**Instruction:**
Return every line from the one with "green flashlight [465,308,484,342]" through the one with "orange hammer [667,207,765,240]", inclusive, exactly as it appears below.

**Data to examine:**
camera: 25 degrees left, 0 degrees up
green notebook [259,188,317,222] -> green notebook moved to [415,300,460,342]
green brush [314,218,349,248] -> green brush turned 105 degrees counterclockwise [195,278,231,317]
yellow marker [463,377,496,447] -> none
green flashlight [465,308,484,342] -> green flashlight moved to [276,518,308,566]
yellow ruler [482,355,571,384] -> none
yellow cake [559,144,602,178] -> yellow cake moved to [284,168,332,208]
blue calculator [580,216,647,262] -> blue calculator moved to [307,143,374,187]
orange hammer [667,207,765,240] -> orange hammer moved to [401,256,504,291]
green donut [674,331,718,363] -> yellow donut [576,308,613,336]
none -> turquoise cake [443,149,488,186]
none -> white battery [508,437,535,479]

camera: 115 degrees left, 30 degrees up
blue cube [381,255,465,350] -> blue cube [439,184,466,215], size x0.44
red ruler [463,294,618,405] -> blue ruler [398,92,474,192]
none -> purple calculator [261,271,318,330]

==

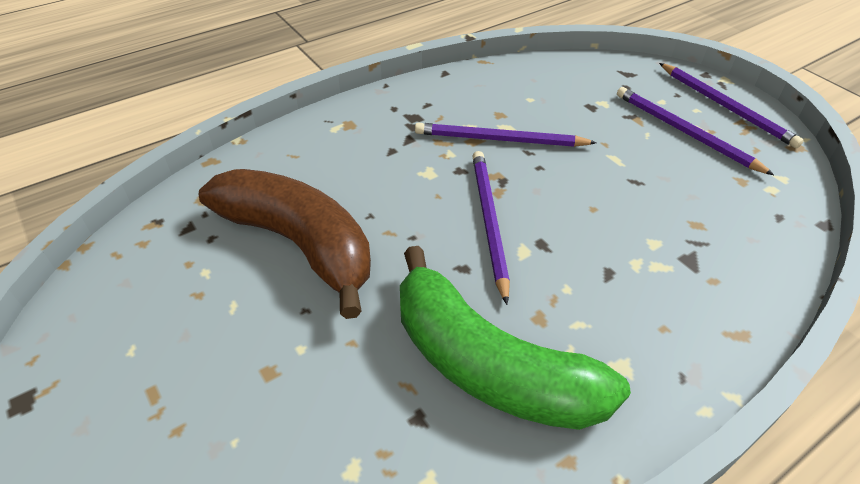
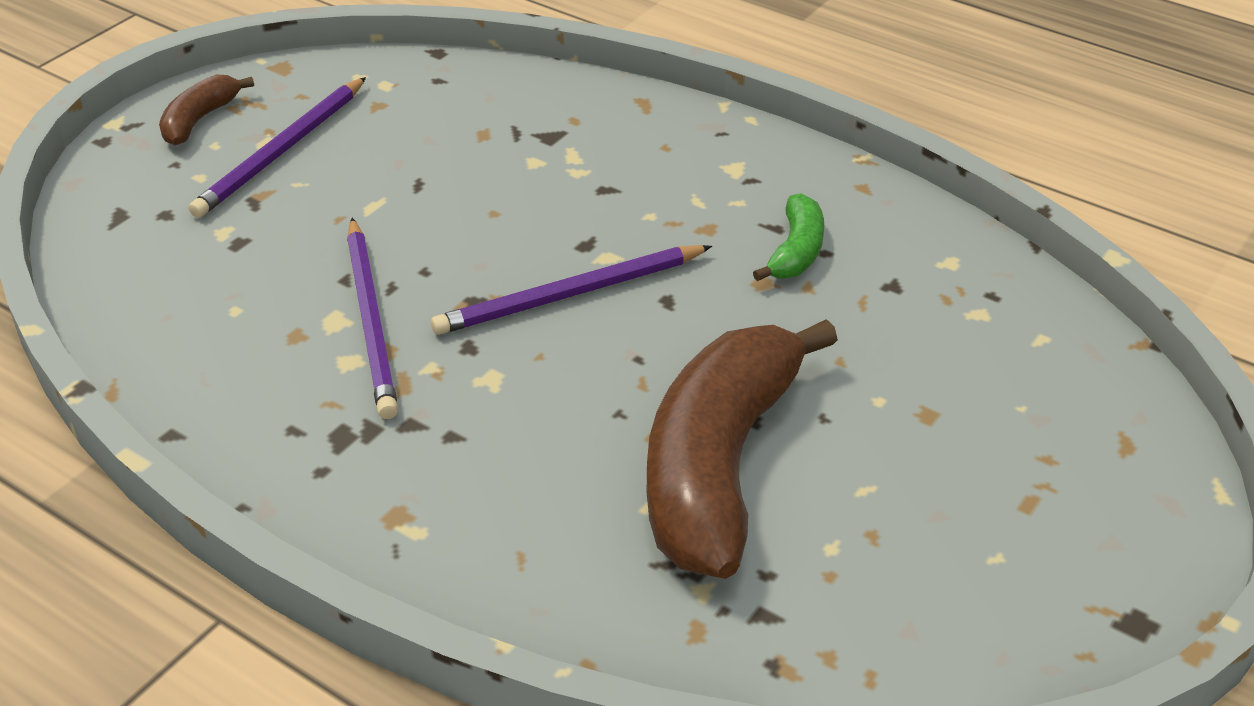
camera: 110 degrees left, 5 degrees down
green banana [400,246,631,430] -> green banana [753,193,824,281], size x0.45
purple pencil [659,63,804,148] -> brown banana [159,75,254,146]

**Exercise result:**
green flashlight [465,308,484,342] -> green flashlight moved to [276,518,308,566]
yellow ruler [482,355,571,384] -> none
yellow cake [559,144,602,178] -> yellow cake moved to [284,168,332,208]
blue calculator [580,216,647,262] -> blue calculator moved to [307,143,374,187]
orange hammer [667,207,765,240] -> orange hammer moved to [401,256,504,291]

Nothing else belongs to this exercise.